__Excerpted data__.
+---+

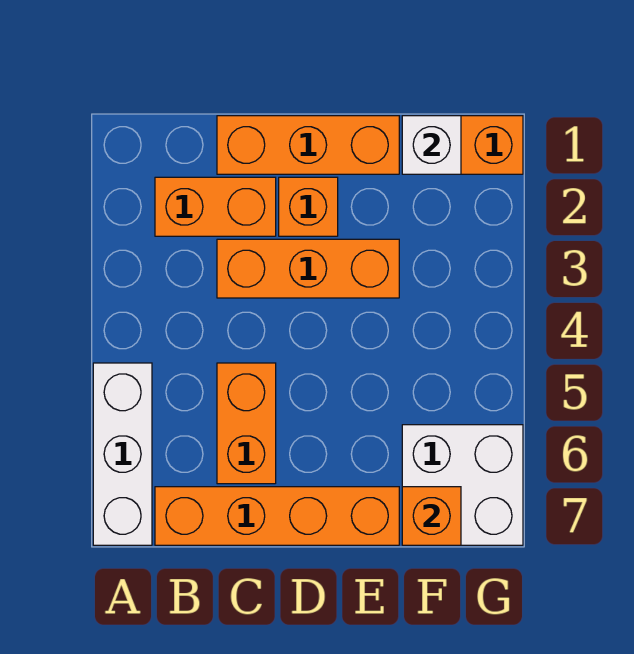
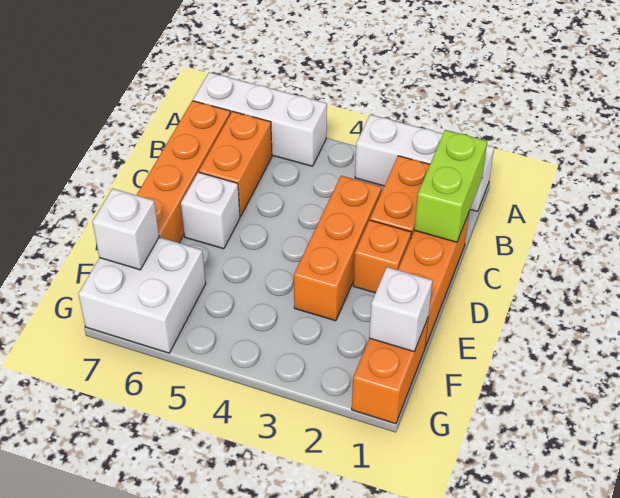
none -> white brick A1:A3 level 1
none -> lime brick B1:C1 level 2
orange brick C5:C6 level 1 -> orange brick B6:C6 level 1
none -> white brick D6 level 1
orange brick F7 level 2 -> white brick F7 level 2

+---+

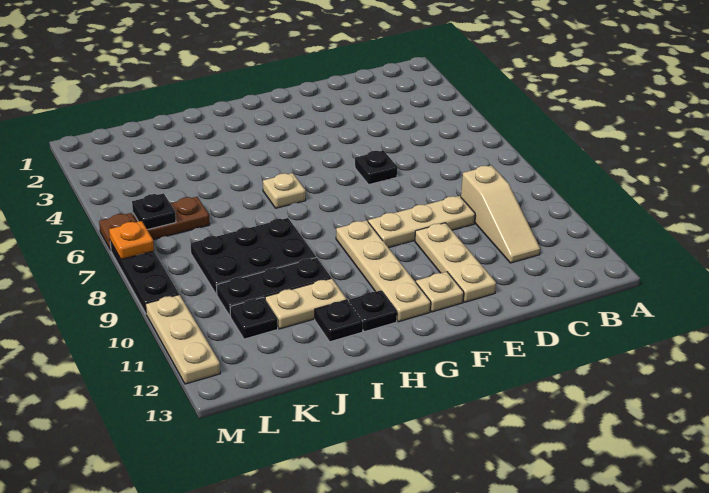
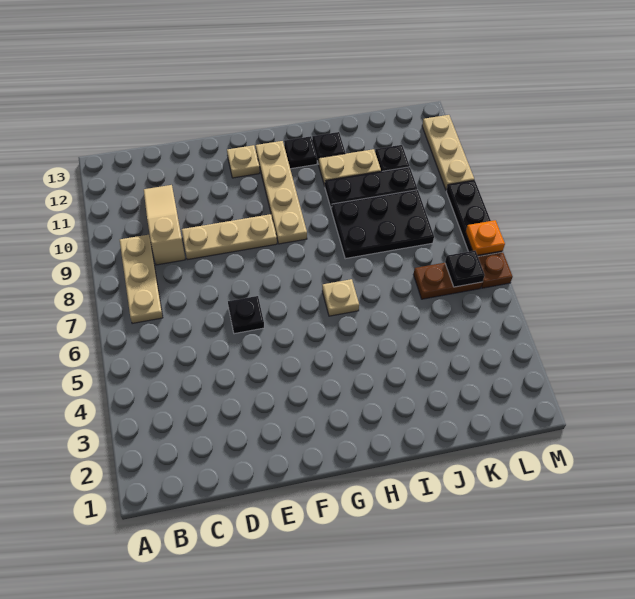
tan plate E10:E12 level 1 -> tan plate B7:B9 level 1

+---+

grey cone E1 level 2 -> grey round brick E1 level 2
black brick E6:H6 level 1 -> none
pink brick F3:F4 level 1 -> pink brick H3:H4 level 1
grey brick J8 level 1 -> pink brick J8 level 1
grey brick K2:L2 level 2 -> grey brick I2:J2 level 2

+---+

__About this exercise__. Only the lines above starting with the one with "black brick E6:H6 level 1 -> none" and going through the one with "grey brick K2:L2" are to be copied, word for word and with both ends kept.

__Result for this exercise__.
black brick E6:H6 level 1 -> none
pink brick F3:F4 level 1 -> pink brick H3:H4 level 1
grey brick J8 level 1 -> pink brick J8 level 1
grey brick K2:L2 level 2 -> grey brick I2:J2 level 2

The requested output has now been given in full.